◆ Extracted material ◆
[Start of section]

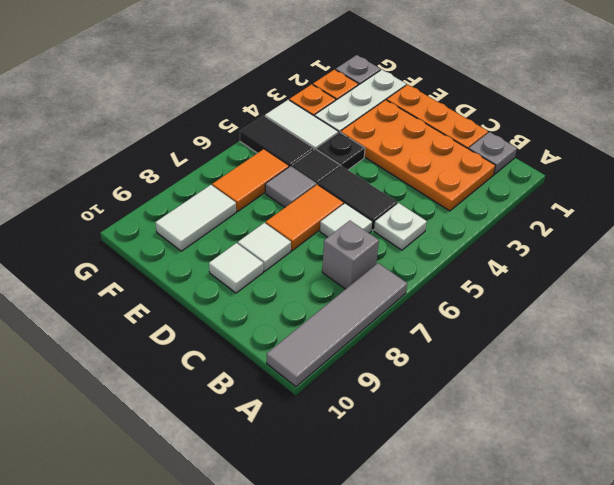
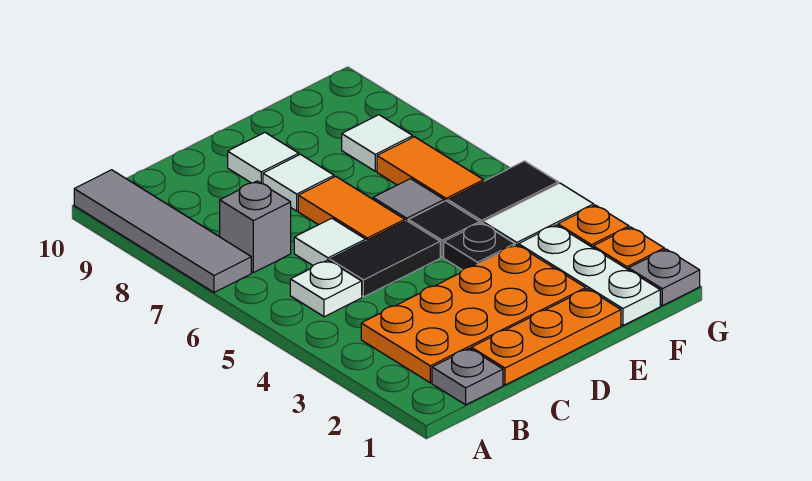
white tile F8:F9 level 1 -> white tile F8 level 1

[End of section]
[Start of section]

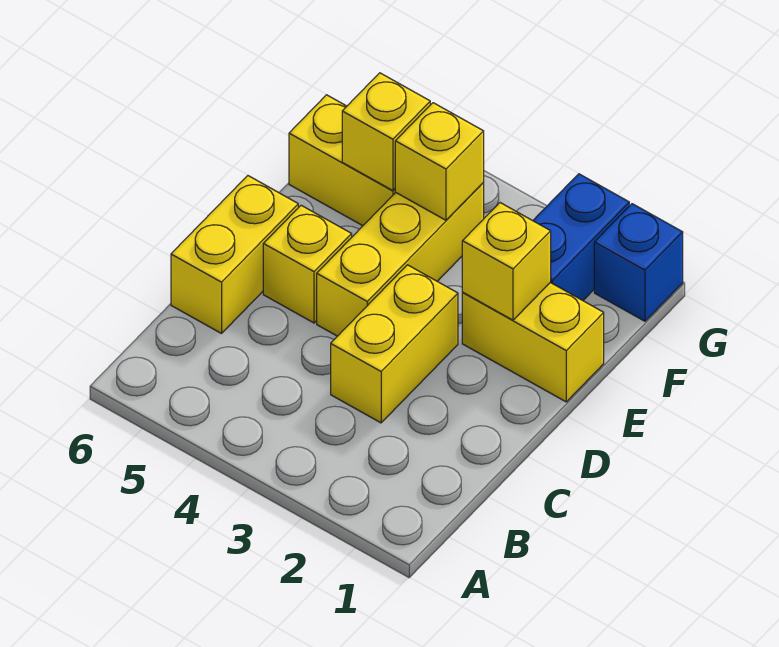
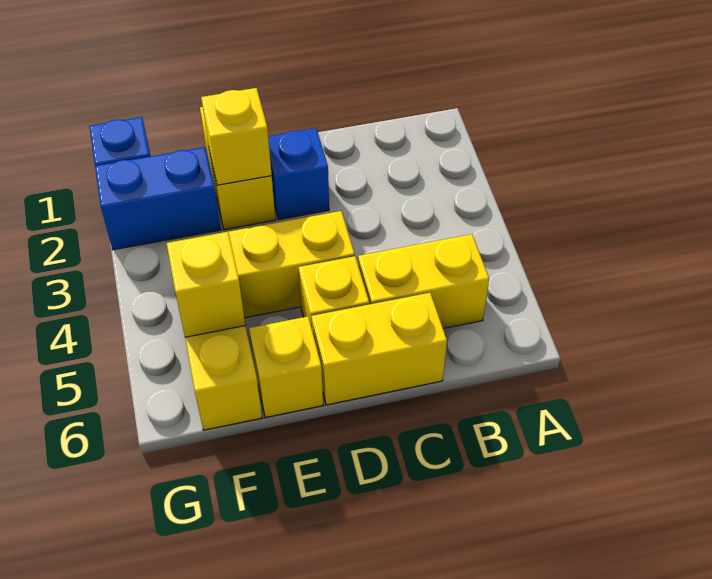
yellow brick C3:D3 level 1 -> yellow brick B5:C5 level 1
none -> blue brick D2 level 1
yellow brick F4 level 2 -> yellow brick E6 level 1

[End of section]
[Start of section]

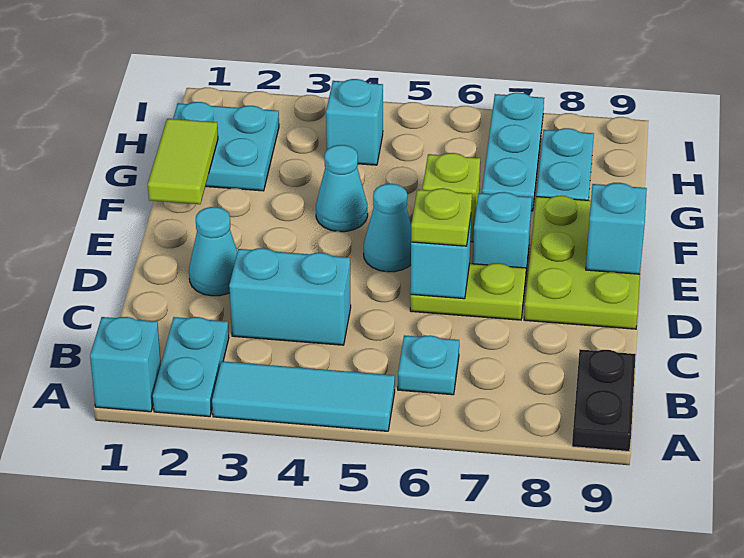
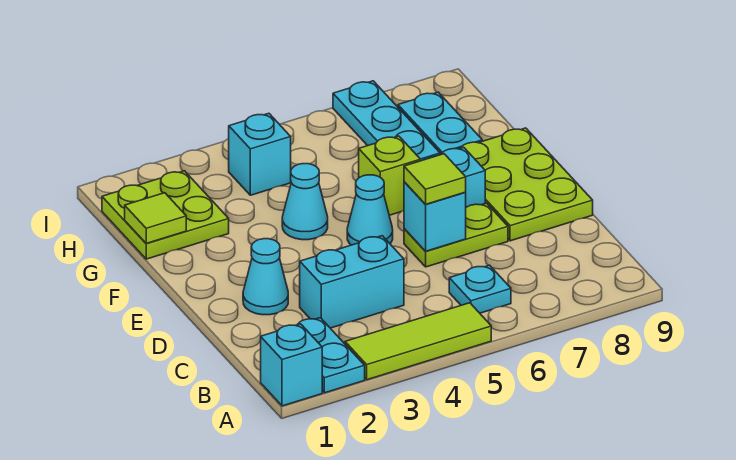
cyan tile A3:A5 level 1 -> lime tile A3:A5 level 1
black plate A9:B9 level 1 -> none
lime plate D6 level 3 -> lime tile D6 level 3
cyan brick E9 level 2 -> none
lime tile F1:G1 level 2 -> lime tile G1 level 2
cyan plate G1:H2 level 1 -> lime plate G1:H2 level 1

[End of section]

◆ Exercise aim ◆
Keeping every character as it is, restate the lines above that run from the line with "yellow brick C3:D3" through the line with "yellow brick F4", both included, and nothing else.

◆ Exercise output ◆
yellow brick C3:D3 level 1 -> yellow brick B5:C5 level 1
none -> blue brick D2 level 1
yellow brick F4 level 2 -> yellow brick E6 level 1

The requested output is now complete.